= INPUT FOR THIS TASK =
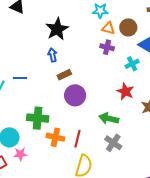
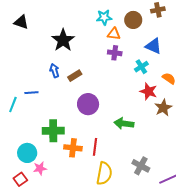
brown circle: (128, 27) -> (133, 20), moved
blue arrow: (52, 55) -> (54, 71), moved
brown rectangle: (64, 75) -> (75, 76), moved
red star: (125, 91) -> (148, 91), moved
gray cross: (113, 143) -> (141, 166), moved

= EXERCISE OBJECTIVE =
Please give back only the lines starting with the one that contains "red star: (125, 91) -> (148, 91), moved" and ending with the last line of the listing, retyped exactly.

= EXERCISE RESULT =
red star: (125, 91) -> (148, 91), moved
gray cross: (113, 143) -> (141, 166), moved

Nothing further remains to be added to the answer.